Object change descriptions
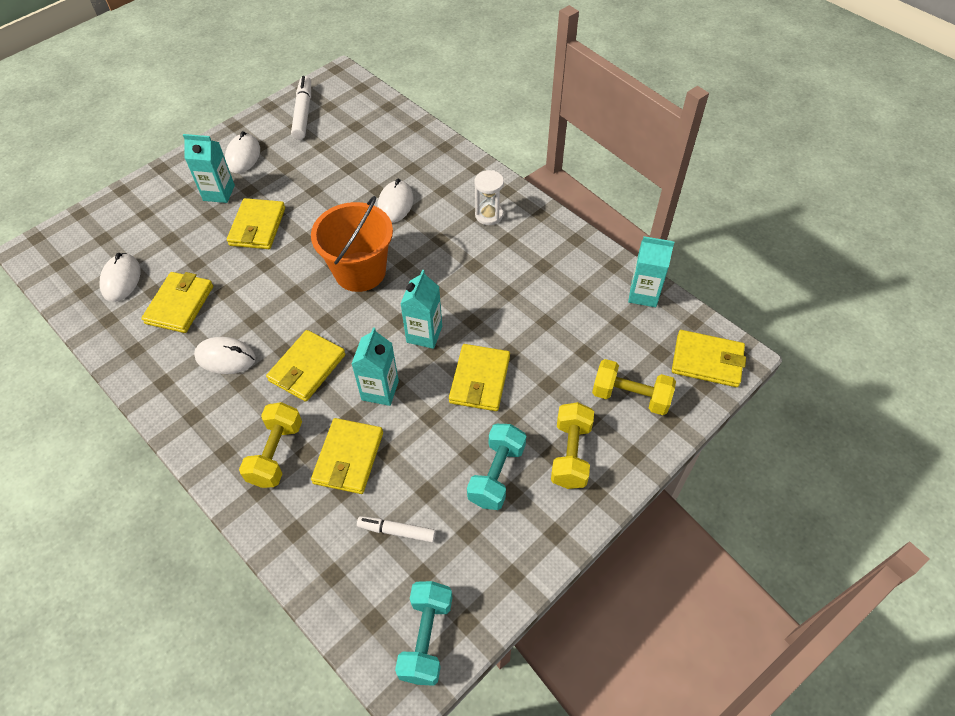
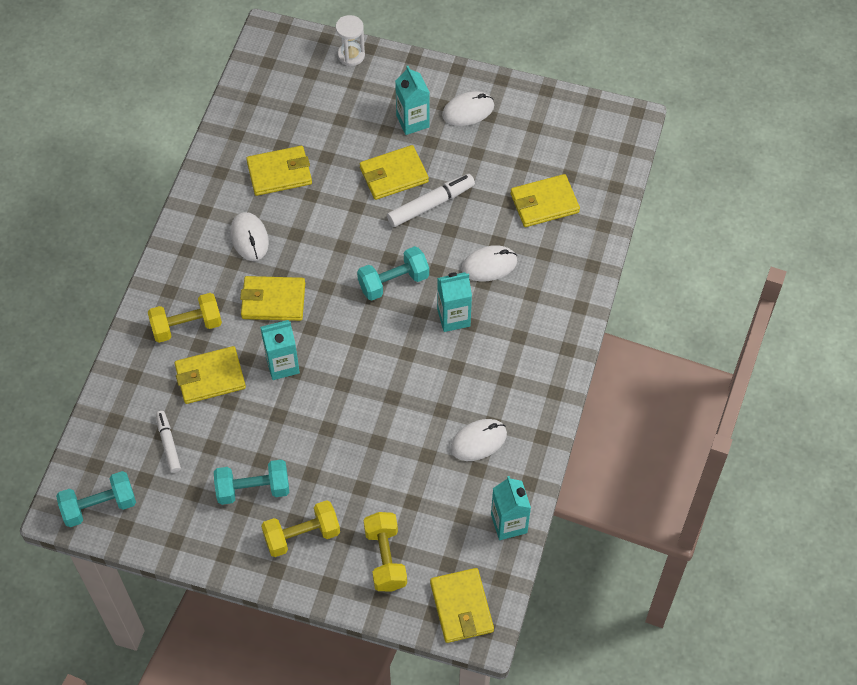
camera: 60 degrees right, 5 degrees up
(121, 279) = (279, 116): white mouse -> white mouse (478, 441)
(303, 113) = (555, 123): white marker -> white marker (430, 204)
(360, 271) = (393, 282): orange bucket -> turquoise dumbbell
(424, 334) = (356, 367): turquoise carton -> turquoise carton (453, 317)
(480, 380) = (335, 433): yellow wallet -> yellow wallet (544, 203)
(489, 215) = (525, 349): white hourglass -> white hourglass (351, 55)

**PROBLEM DETAILS:**
Within this data, count the lines that include the string "turquoise" and write the number with nothing else.

**SOLUTION:**
2